### Exercise instructions
Return the data word for word. Pictures are to be omitted.

### Information supplied
+--

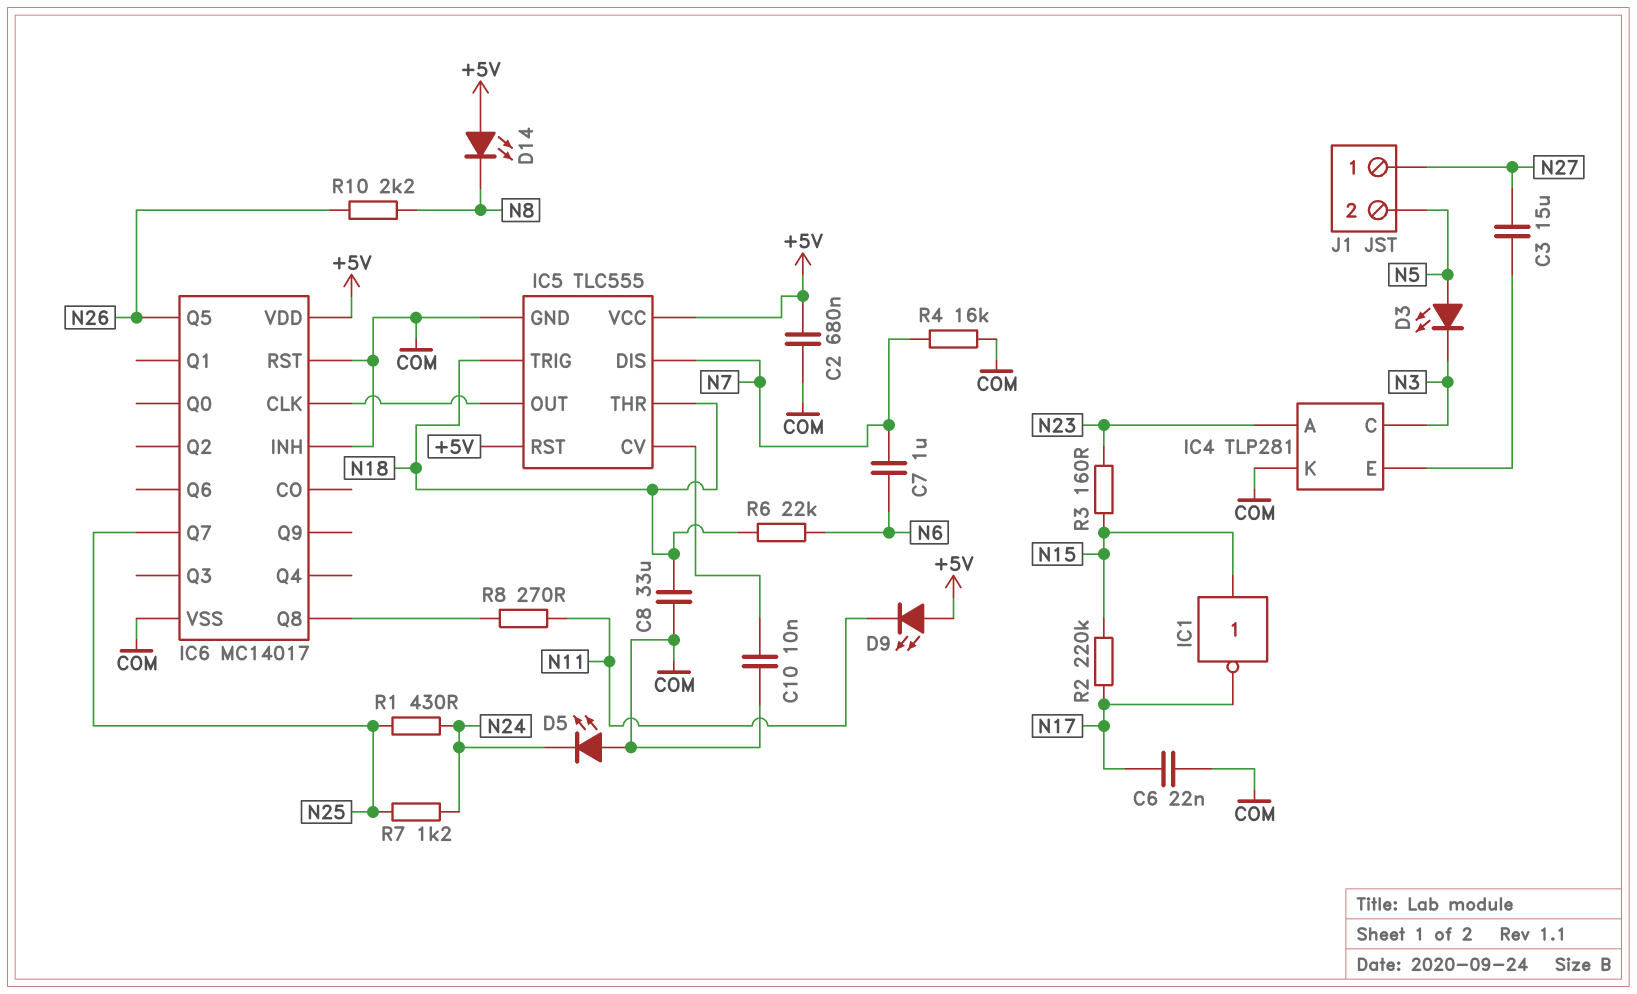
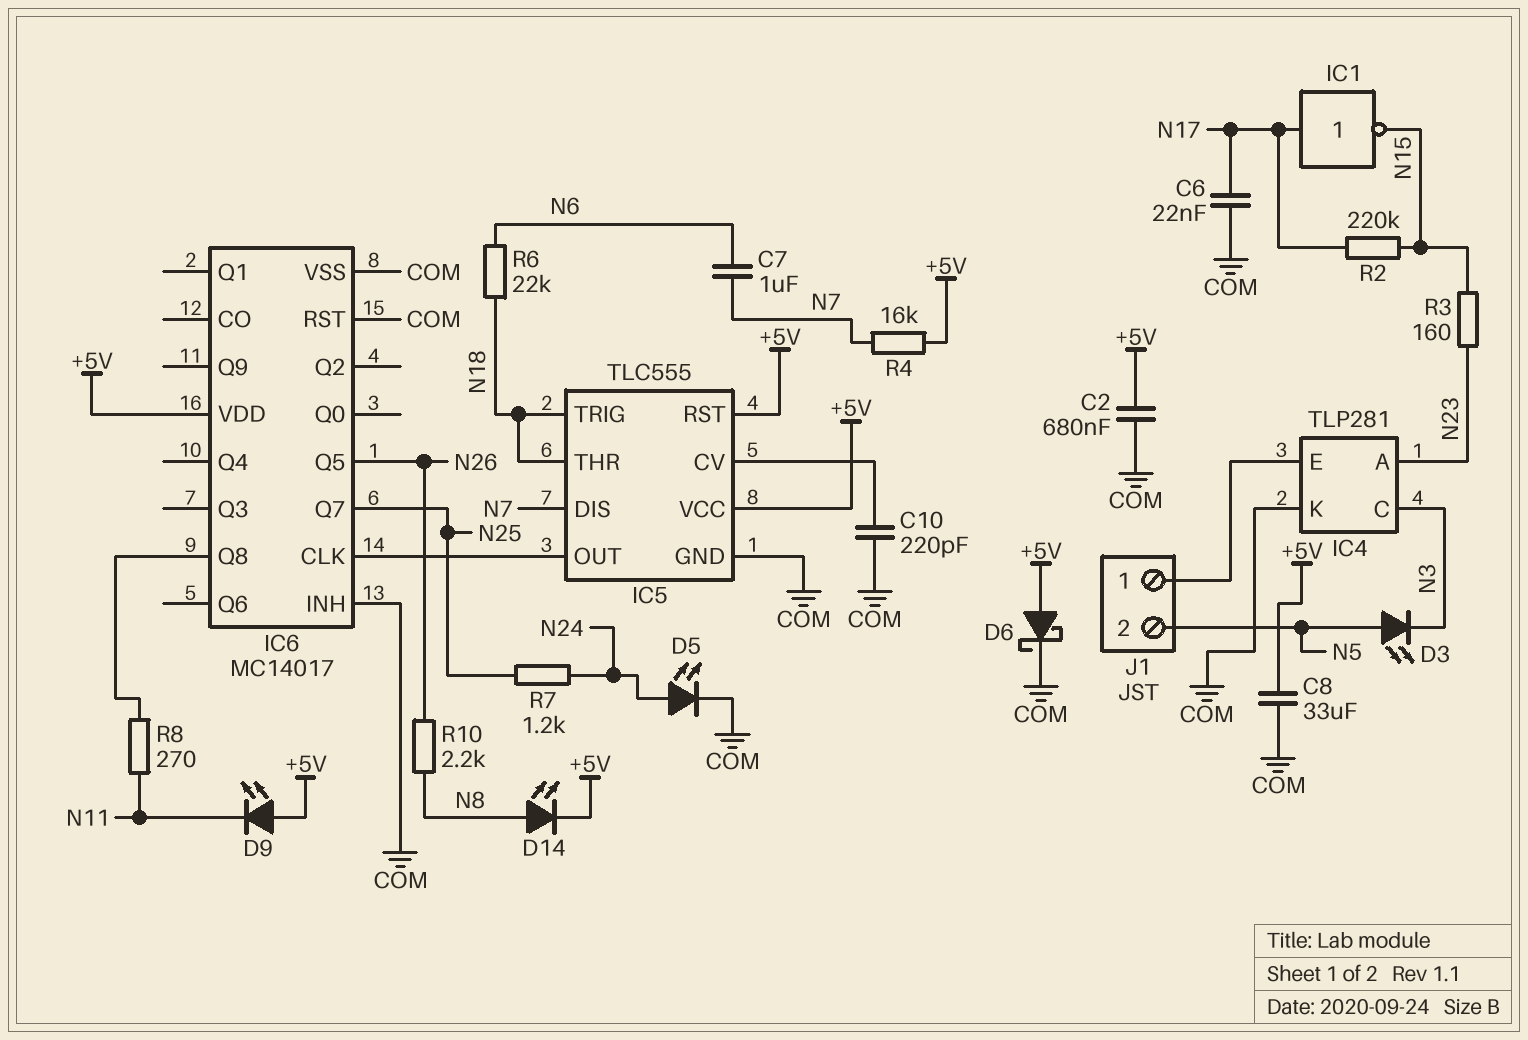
C3: 15uF (IC4/E, N27) -> none
C8: 33uF (COM, N18) -> 33uF (+5V, COM)
C10: 10nF (COM, IC5/CV) -> 220pF (COM, IC5/CV)
D5: LED (A COM, K N24) -> LED (A N24, K COM)
D6: none -> schottky (A +5V, K COM)
D14: LED (A +5V, K N8) -> LED (A N8, K +5V)
IC1: NOT (in N15, out N17) -> NOT (in N17, out N15)
J1 pin 1: N27 -> IC4/E
R1: 430 (N24, N25) -> none
R4: 16k (COM, N7) -> 16k (+5V, N7)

+--

### Result below
C3: 15uF (IC4/E, N27) -> none
C8: 33uF (COM, N18) -> 33uF (+5V, COM)
C10: 10nF (COM, IC5/CV) -> 220pF (COM, IC5/CV)
D5: LED (A COM, K N24) -> LED (A N24, K COM)
D6: none -> schottky (A +5V, K COM)
D14: LED (A +5V, K N8) -> LED (A N8, K +5V)
IC1: NOT (in N15, out N17) -> NOT (in N17, out N15)
J1 pin 1: N27 -> IC4/E
R1: 430 (N24, N25) -> none
R4: 16k (COM, N7) -> 16k (+5V, N7)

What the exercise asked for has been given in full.